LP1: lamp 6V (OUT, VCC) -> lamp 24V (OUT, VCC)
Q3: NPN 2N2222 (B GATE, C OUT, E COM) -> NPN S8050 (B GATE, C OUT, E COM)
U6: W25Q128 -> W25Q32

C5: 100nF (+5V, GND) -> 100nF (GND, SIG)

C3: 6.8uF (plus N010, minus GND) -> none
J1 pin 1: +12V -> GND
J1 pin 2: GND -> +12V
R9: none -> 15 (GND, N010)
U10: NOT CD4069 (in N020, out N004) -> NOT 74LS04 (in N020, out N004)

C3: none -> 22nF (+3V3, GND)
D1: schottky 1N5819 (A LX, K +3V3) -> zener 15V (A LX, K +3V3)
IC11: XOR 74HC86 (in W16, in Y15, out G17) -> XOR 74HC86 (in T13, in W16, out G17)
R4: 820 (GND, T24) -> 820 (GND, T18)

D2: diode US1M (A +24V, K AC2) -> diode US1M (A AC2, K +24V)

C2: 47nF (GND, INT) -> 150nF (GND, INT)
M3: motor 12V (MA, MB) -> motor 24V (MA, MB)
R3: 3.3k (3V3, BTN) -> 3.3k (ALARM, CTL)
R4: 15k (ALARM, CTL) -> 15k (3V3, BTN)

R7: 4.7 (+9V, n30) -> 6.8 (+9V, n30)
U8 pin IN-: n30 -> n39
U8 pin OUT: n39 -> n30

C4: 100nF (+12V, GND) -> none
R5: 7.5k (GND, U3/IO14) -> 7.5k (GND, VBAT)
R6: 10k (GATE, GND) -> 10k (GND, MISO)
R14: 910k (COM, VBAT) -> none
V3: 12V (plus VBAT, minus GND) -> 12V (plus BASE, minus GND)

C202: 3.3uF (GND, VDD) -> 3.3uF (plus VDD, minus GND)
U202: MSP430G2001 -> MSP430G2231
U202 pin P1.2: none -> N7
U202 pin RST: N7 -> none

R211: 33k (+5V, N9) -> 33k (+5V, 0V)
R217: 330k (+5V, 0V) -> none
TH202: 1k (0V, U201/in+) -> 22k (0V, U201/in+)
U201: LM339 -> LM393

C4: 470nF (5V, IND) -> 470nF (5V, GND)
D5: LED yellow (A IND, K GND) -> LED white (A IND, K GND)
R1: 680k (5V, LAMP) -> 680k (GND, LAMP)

★ ★ ★ ★ ★ ★ ★

■ WORK TO BE COMPLETED ■
There is a line with "U6: W25Q128 -> W25Q32" and a line with "R4: 820 (GND, T24) -> 820 (GND, T18)" above. Copy exactly those two lines and all lines between them, with nothing else.

■ ANSWER BOX ■
U6: W25Q128 -> W25Q32

C5: 100nF (+5V, GND) -> 100nF (GND, SIG)

C3: 6.8uF (plus N010, minus GND) -> none
J1 pin 1: +12V -> GND
J1 pin 2: GND -> +12V
R9: none -> 15 (GND, N010)
U10: NOT CD4069 (in N020, out N004) -> NOT 74LS04 (in N020, out N004)

C3: none -> 22nF (+3V3, GND)
D1: schottky 1N5819 (A LX, K +3V3) -> zener 15V (A LX, K +3V3)
IC11: XOR 74HC86 (in W16, in Y15, out G17) -> XOR 74HC86 (in T13, in W16, out G17)
R4: 820 (GND, T24) -> 820 (GND, T18)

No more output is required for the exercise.